Provided information ▸

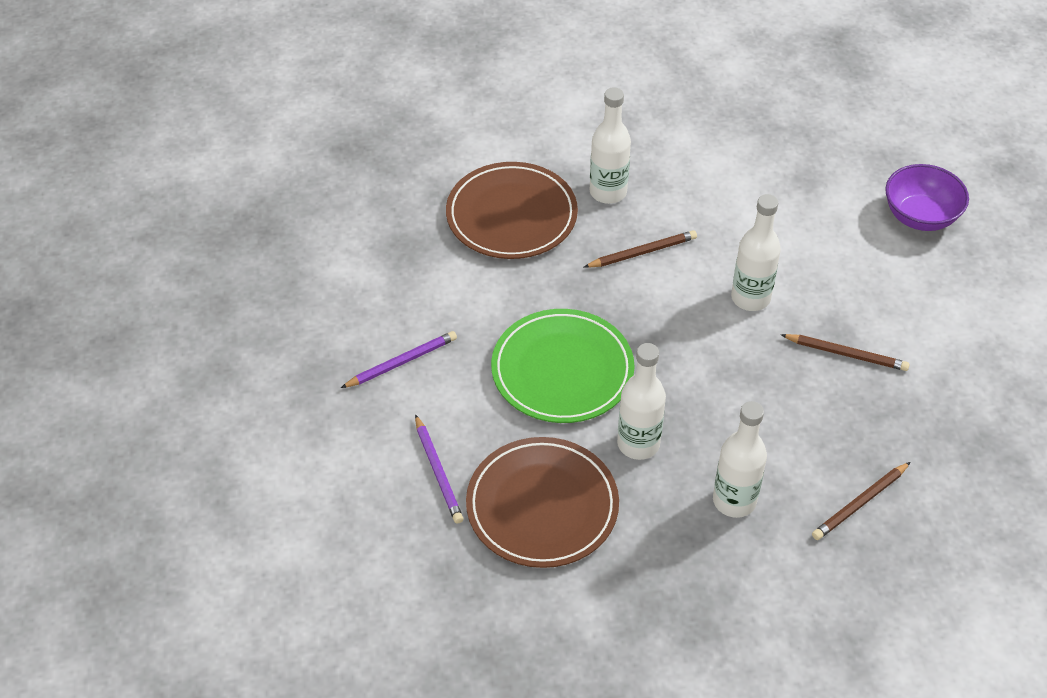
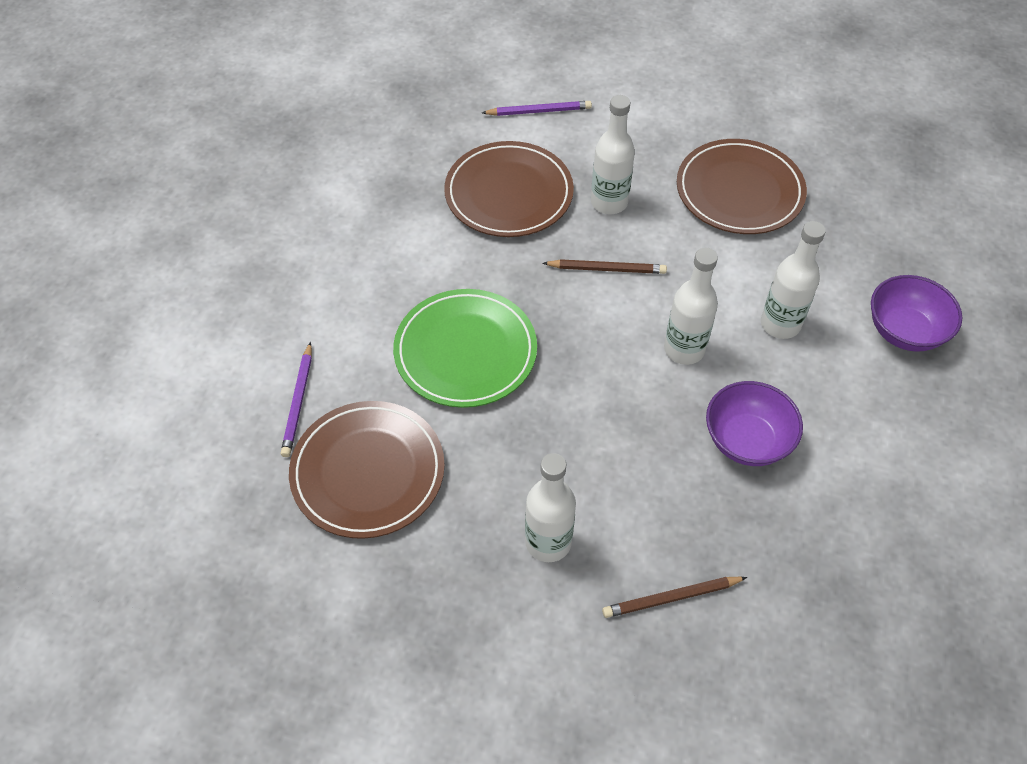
camera: 25 degrees right, 5 degrees up
purple pencil [341,331,457,388] -> purple pencil moved to [482,101,592,116]
white bottle [617,343,666,460] -> white bottle moved to [761,221,826,339]
brown pencil [781,334,910,371] -> purple bowl [706,381,803,466]
none -> brown plate [677,139,807,234]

Exercise brief ▸
Go line by line through the data above and report each one that holds the string "purple".

Output ▸
purple pencil [341,331,457,388] -> purple pencil moved to [482,101,592,116]
brown pencil [781,334,910,371] -> purple bowl [706,381,803,466]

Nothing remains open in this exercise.